Lines where the string "yellow" appears are to be copied from the entries below.

Object tracking records
# # #

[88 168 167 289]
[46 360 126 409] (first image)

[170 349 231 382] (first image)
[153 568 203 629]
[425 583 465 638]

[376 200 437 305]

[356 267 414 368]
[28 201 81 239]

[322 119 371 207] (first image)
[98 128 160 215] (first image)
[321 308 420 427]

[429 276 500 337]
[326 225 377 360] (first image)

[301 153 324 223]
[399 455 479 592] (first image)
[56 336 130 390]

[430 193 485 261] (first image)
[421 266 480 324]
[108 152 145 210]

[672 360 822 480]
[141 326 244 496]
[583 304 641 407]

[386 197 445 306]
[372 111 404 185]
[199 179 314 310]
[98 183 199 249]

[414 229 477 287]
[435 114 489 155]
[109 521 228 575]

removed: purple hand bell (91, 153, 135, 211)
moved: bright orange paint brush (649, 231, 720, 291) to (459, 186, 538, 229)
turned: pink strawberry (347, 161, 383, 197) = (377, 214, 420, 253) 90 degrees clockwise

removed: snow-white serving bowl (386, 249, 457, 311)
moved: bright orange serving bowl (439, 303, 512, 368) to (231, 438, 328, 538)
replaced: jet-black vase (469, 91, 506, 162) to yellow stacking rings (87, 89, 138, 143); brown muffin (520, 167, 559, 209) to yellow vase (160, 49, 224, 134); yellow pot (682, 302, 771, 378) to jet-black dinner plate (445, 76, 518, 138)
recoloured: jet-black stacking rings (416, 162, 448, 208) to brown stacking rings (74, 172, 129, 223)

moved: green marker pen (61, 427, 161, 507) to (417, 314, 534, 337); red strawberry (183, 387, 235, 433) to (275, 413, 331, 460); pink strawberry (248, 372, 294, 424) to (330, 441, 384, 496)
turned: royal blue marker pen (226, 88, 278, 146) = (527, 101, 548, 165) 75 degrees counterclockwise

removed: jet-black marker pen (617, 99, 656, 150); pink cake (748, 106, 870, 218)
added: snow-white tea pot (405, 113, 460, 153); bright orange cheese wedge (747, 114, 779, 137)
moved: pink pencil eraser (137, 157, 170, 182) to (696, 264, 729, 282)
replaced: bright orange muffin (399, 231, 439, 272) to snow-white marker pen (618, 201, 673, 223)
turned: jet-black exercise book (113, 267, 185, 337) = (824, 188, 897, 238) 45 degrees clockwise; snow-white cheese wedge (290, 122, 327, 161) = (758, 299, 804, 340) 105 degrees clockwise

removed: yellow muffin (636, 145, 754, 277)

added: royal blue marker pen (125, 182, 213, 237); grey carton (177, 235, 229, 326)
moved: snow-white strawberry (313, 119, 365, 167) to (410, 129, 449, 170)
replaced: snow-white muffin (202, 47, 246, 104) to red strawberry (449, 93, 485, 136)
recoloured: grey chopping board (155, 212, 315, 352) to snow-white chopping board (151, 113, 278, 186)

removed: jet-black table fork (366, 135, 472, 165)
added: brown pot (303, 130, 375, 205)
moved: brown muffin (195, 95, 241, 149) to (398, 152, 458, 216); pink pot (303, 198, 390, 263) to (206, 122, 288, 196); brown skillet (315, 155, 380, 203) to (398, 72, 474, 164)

# # #

RESULT BELOW —
replaced: jet-black vase (469, 91, 506, 162) to yellow stacking rings (87, 89, 138, 143); brown muffin (520, 167, 559, 209) to yellow vase (160, 49, 224, 134); yellow pot (682, 302, 771, 378) to jet-black dinner plate (445, 76, 518, 138)
removed: yellow muffin (636, 145, 754, 277)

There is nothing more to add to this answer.